## Work to complete
If a line in the entries below includes "centre", show that line.

## Extracted information
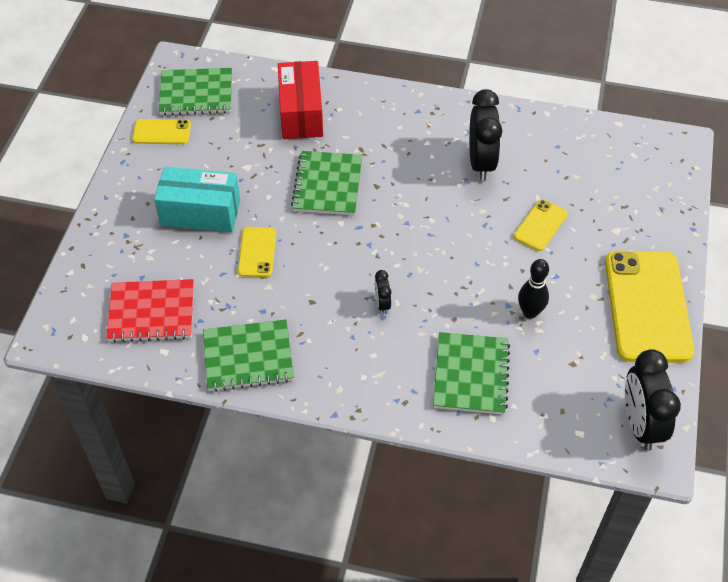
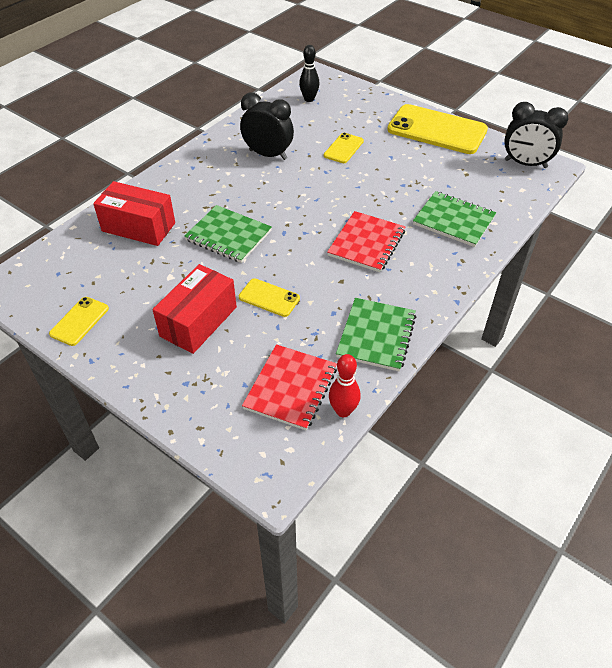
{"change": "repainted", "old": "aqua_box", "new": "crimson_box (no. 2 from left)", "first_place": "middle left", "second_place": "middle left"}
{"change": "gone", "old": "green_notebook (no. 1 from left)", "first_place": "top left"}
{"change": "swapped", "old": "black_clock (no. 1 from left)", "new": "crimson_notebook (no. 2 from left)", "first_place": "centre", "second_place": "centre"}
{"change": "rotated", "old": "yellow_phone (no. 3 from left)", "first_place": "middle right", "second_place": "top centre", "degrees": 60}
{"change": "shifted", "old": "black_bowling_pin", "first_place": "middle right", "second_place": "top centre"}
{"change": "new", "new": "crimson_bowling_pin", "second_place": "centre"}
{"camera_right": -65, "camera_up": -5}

## Response area
{"change": "swapped", "old": "black_clock (no. 1 from left)", "new": "crimson_notebook (no. 2 from left)", "first_place": "centre", "second_place": "centre"}
{"change": "rotated", "old": "yellow_phone (no. 3 from left)", "first_place": "middle right", "second_place": "top centre", "degrees": 60}
{"change": "shifted", "old": "black_bowling_pin", "first_place": "middle right", "second_place": "top centre"}
{"change": "new", "new": "crimson_bowling_pin", "second_place": "centre"}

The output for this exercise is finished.